[Scene image comparisons]
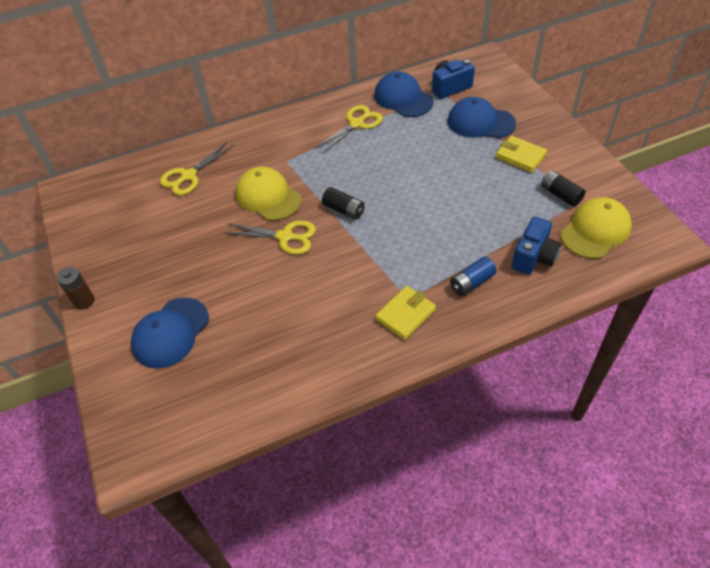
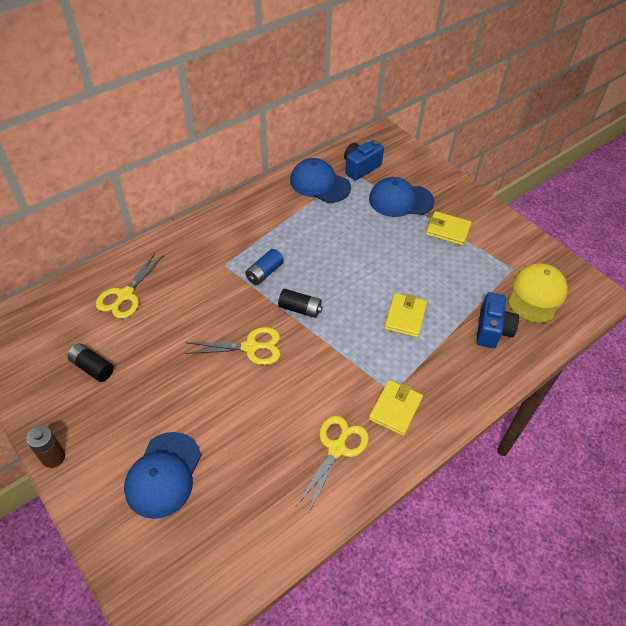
camera: 20 degrees left, 0 degrees up
(268, 197) = (218, 306): yellow cap -> none
(356, 124) = (283, 216): yellow scissors -> yellow scissors (337, 449)
(446, 232) = (405, 317): none -> yellow wallet
(471, 283) = (445, 365): blue battery -> blue battery (264, 273)
(560, 195) = (495, 264): black battery -> black battery (92, 367)

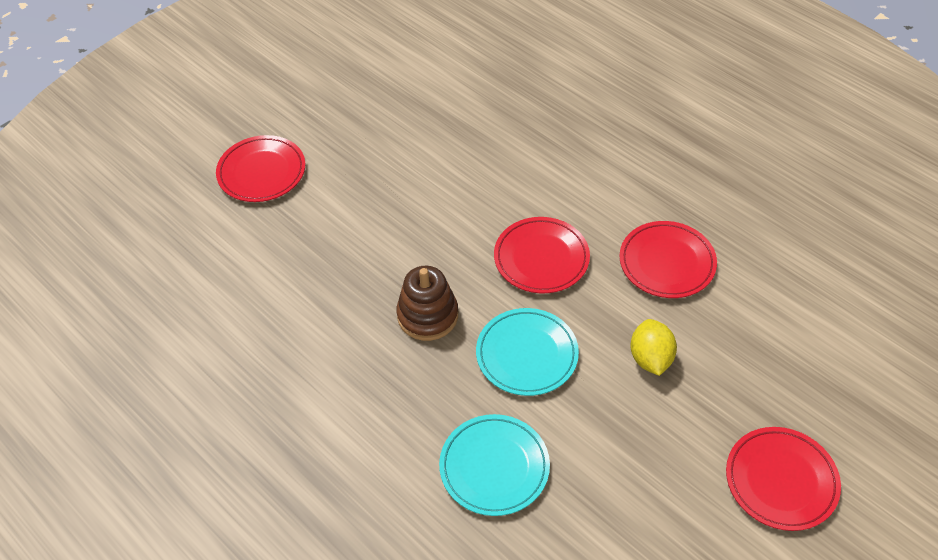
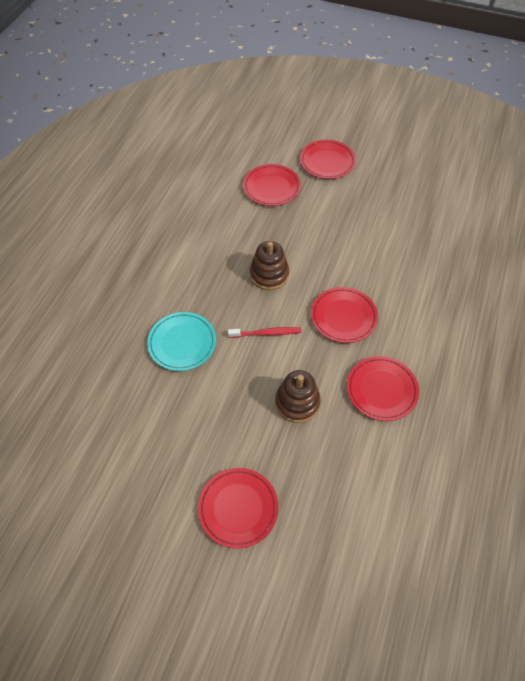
camera: 65 degrees right, 5 degrees up
(266, 254) = (271, 187): none -> red plate
(527, 354) = (266, 333): turquoise plate -> red toothbrush
(650, 358) = (297, 402): yellow lemon -> brown stacking toy

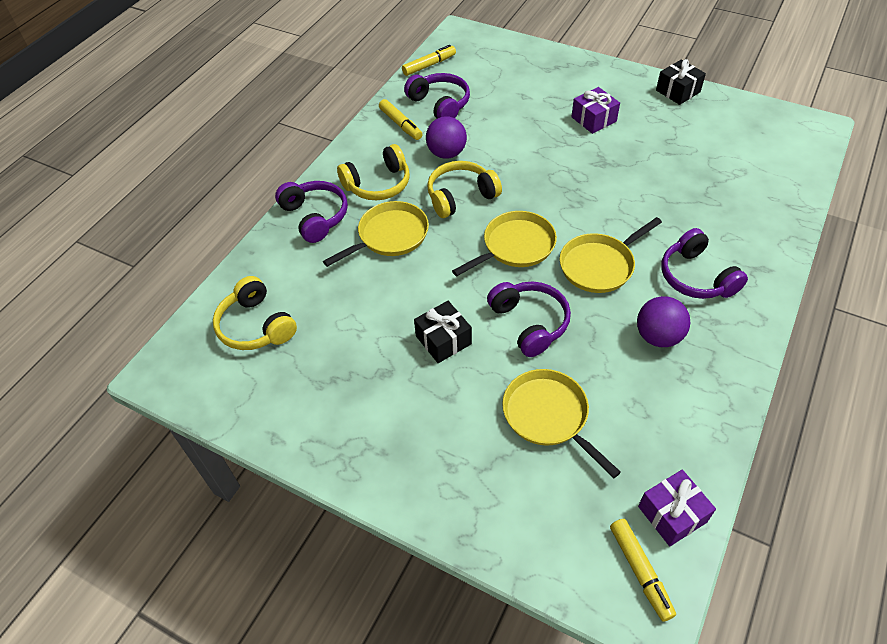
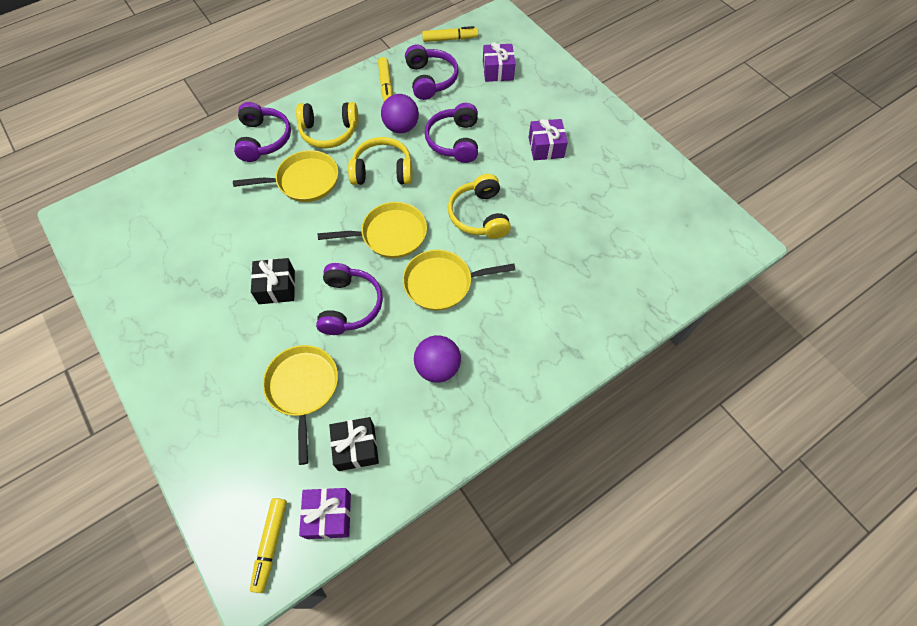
camera: 25 degrees right, 10 degrees up
(256, 326) = (160, 211): yellow headphones -> yellow headphones (479, 215)
(497, 75) = (498, 71): none -> purple gift
(678, 91) = (643, 151): black gift -> black gift (356, 447)
(696, 277) = (512, 332): purple headphones -> purple headphones (454, 141)

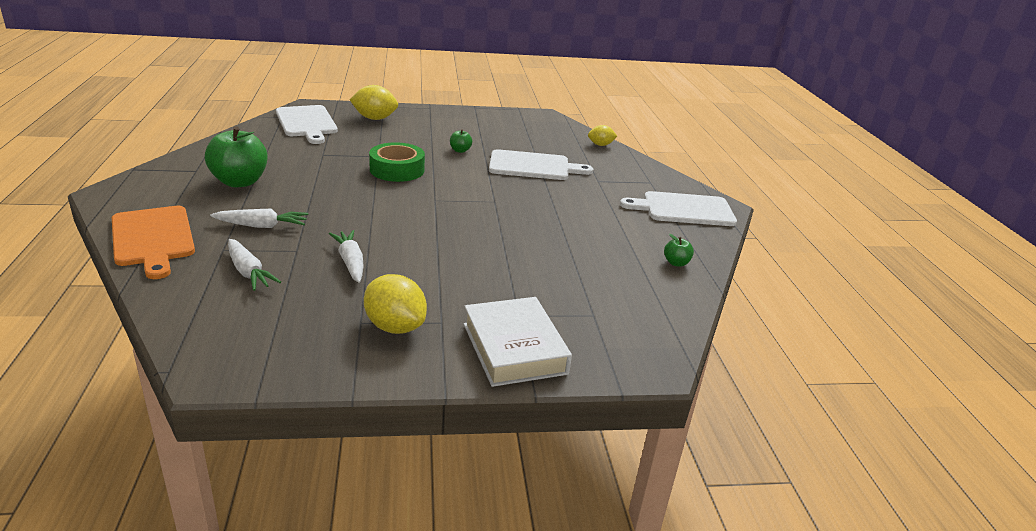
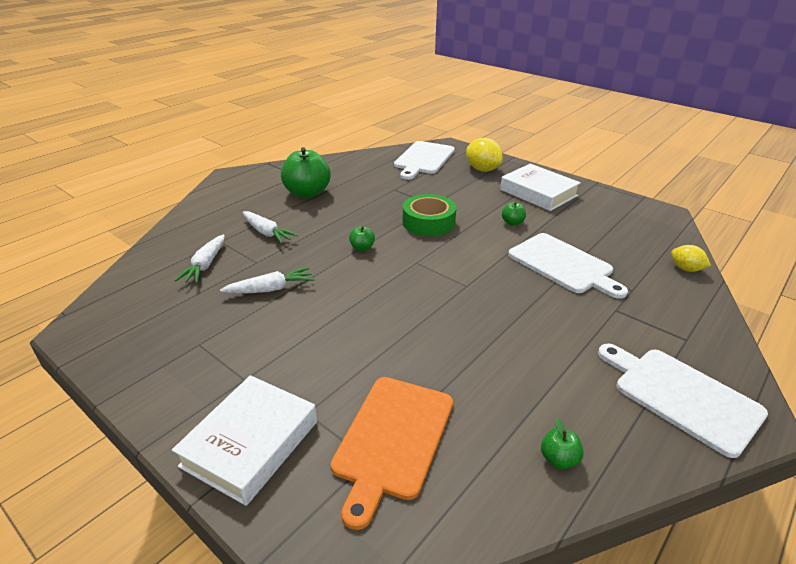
camera: 50 degrees right, 5 degrees up
(153, 238) = (201, 216): orange cutting board -> orange cutting board (392, 439)
(350, 262) = (271, 289): white carrot -> white carrot turned 45 degrees clockwise
(375, 206) = (362, 248): none -> green apple
(395, 327) = (210, 362): yellow lemon -> none
(445, 124) = (538, 193): none -> white book

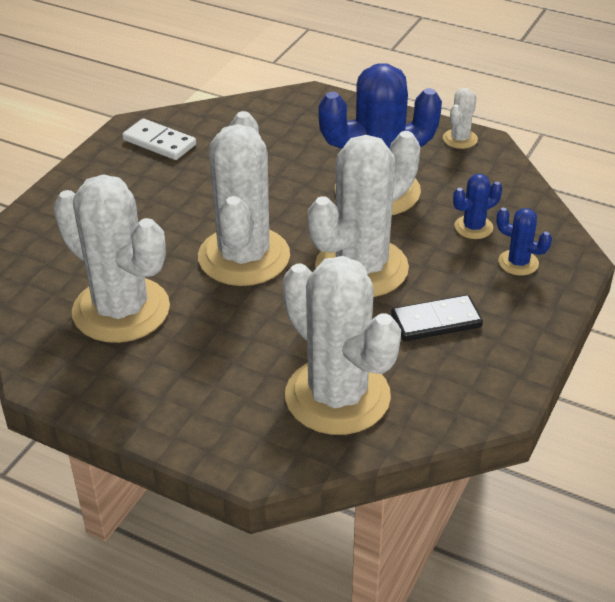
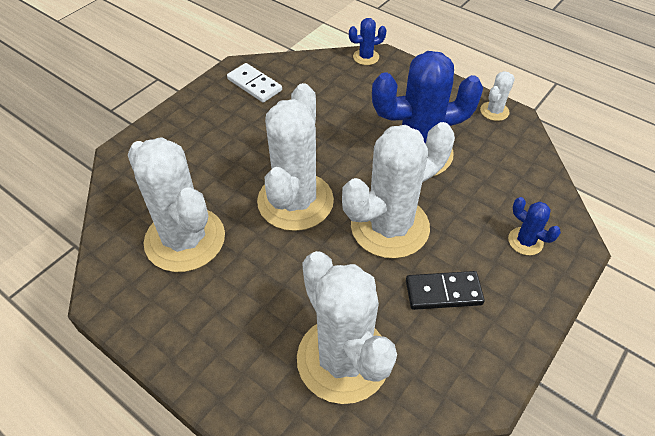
camera: 10 degrees right, 10 degrees up
(473, 227) = (492, 199): blue cactus -> blue cactus (366, 57)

# Task requirements:
Scan the records for lines that hold "black", and reproduce each one you find.

# Exercise result:
(560, 195) = (495, 264): black battery -> black battery (92, 367)
(678, 91) = (643, 151): black gift -> black gift (356, 447)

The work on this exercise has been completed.